[ASSIGNMENT]: Within the records below, find the line containing "The JetBlackNotebook ended". Reproduce it and each line after it exactly, and nothing else.

[RECORDS SUPPLIED]:
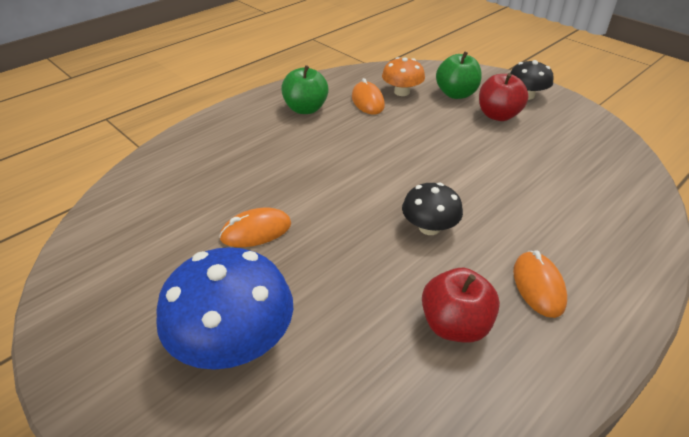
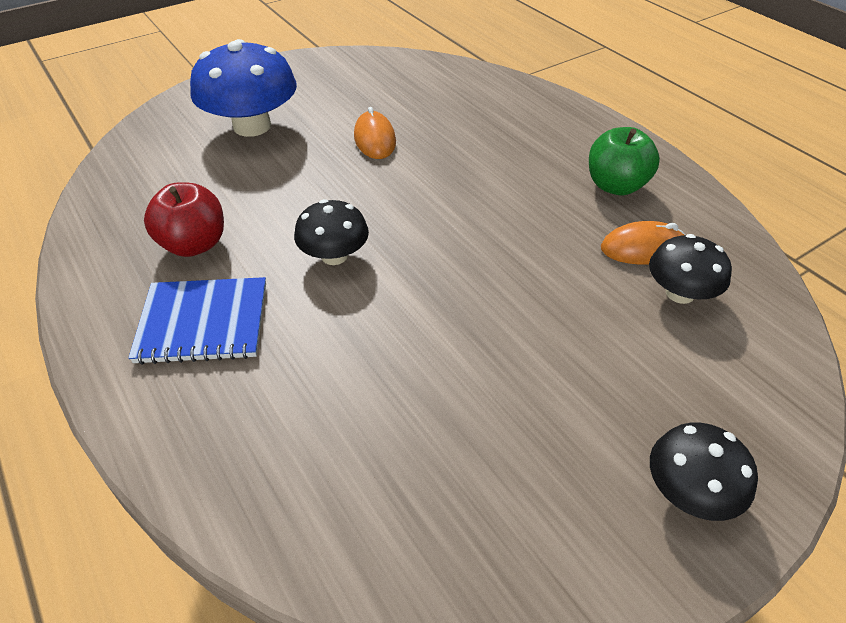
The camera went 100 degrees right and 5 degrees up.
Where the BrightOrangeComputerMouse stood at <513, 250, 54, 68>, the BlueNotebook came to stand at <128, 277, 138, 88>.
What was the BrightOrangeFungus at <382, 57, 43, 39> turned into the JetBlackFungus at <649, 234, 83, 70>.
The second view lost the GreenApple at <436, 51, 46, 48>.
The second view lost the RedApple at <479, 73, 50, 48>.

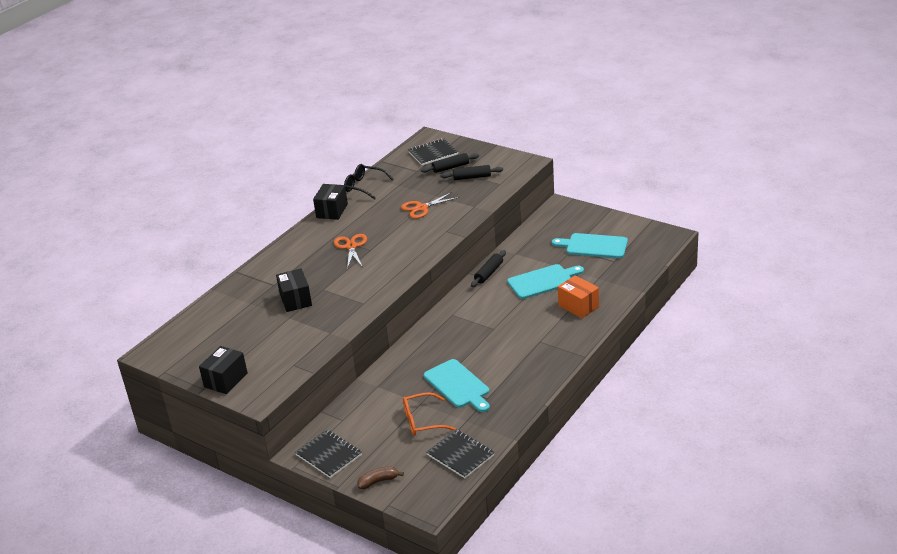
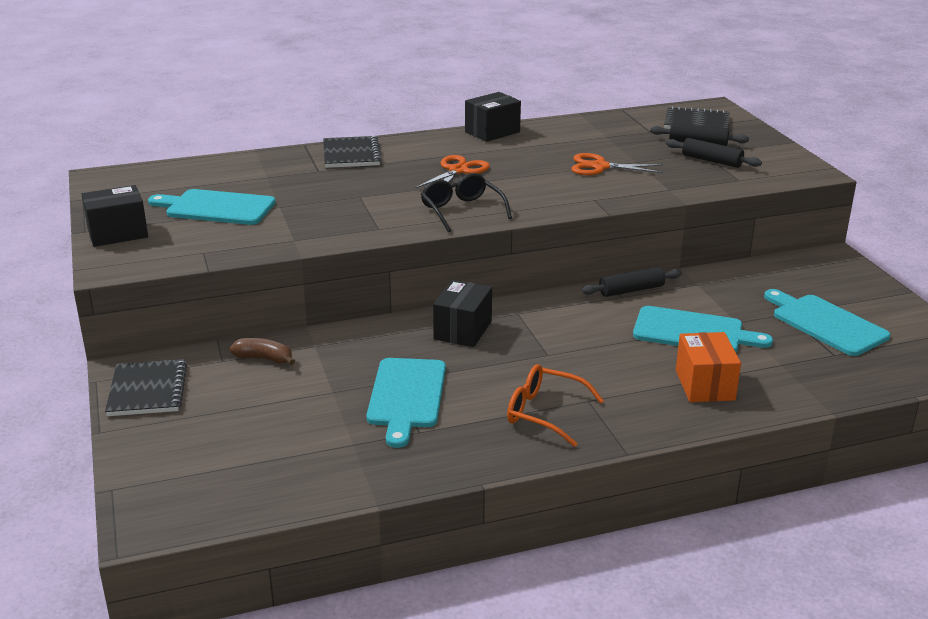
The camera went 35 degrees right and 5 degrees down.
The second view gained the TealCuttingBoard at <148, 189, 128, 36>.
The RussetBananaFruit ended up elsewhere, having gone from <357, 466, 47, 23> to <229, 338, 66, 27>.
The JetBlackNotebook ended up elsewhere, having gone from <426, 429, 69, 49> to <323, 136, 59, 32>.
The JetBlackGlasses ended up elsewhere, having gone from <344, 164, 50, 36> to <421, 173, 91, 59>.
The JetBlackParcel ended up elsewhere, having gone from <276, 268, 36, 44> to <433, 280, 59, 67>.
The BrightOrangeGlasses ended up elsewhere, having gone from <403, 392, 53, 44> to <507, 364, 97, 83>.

[PROBLEM SOLUTION]:
The JetBlackNotebook ended up elsewhere, having gone from <426, 429, 69, 49> to <323, 136, 59, 32>.
The JetBlackGlasses ended up elsewhere, having gone from <344, 164, 50, 36> to <421, 173, 91, 59>.
The JetBlackParcel ended up elsewhere, having gone from <276, 268, 36, 44> to <433, 280, 59, 67>.
The BrightOrangeGlasses ended up elsewhere, having gone from <403, 392, 53, 44> to <507, 364, 97, 83>.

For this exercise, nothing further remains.